___ Material to process

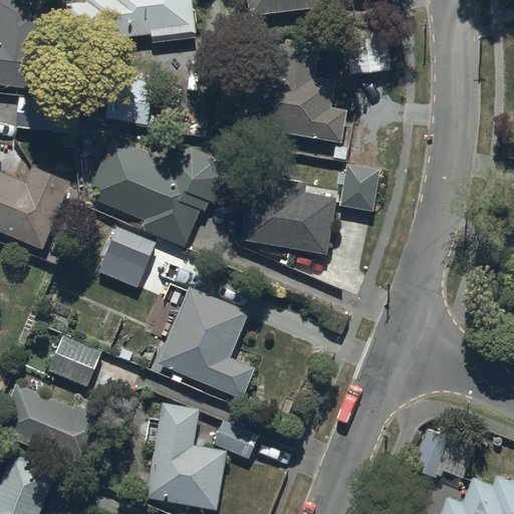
[(0,0),(0,82),(36,86),(49,3),(38,1),(37,0),(0,0)]
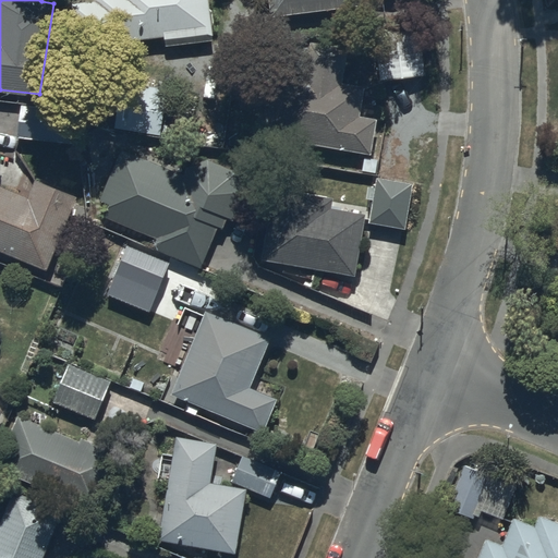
[(167,47),(214,40),(208,0),(95,0),(73,2),(76,46),(164,37),(167,47)]
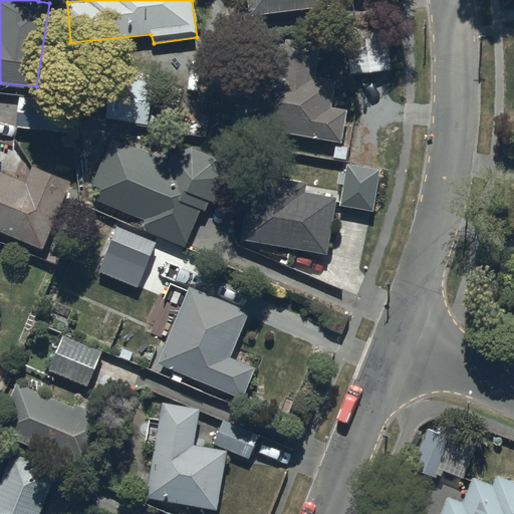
[(248,0),(251,14),(330,0),(248,0)]
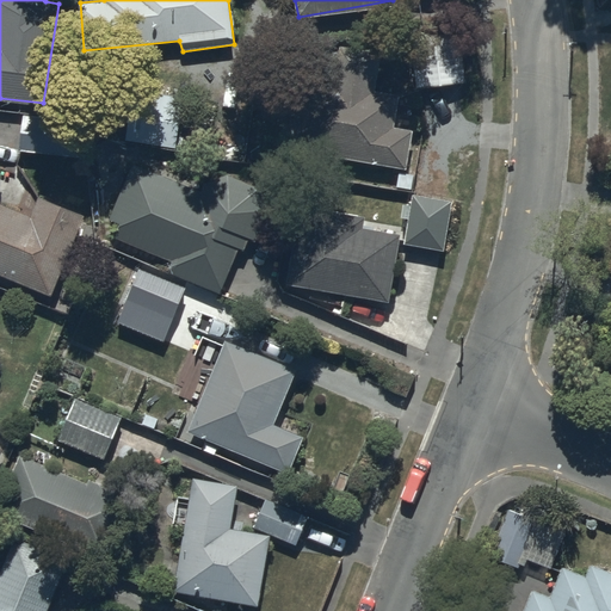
[(409,34),(415,85),(462,80),(456,29),(409,34)]
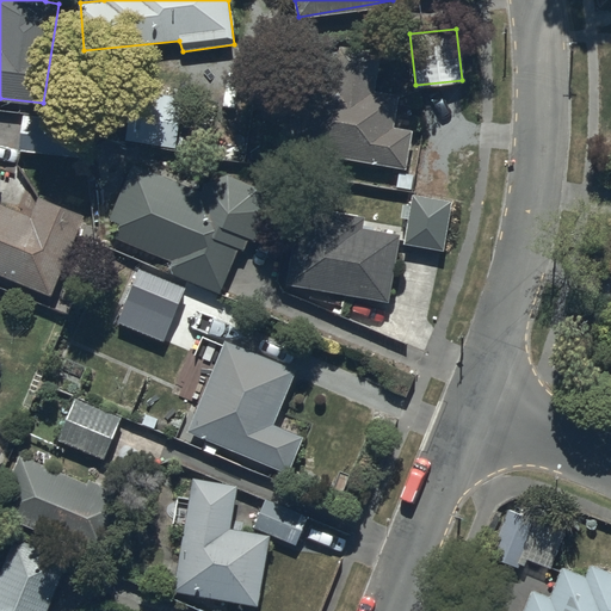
[(294,149),(406,166),(412,129),(393,127),(399,92),(376,90),(383,50),(338,43),(332,79),(304,74),(294,149)]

______

• _Exercise objective_
Would you retype the listing above exactly, omitting its pictures?

• _Solved exercise_
[(0,0),(0,82),(36,86),(49,3),(38,1),(37,0),(0,0)]
[(167,47),(214,40),(208,0),(95,0),(73,2),(76,46),(164,37),(167,47)]
[(248,0),(251,14),(330,0),(248,0)]
[(409,34),(415,85),(462,80),(456,29),(409,34)]
[(294,149),(406,166),(412,129),(393,127),(399,92),(376,90),(383,50),(338,43),(332,79),(304,74),(294,149)]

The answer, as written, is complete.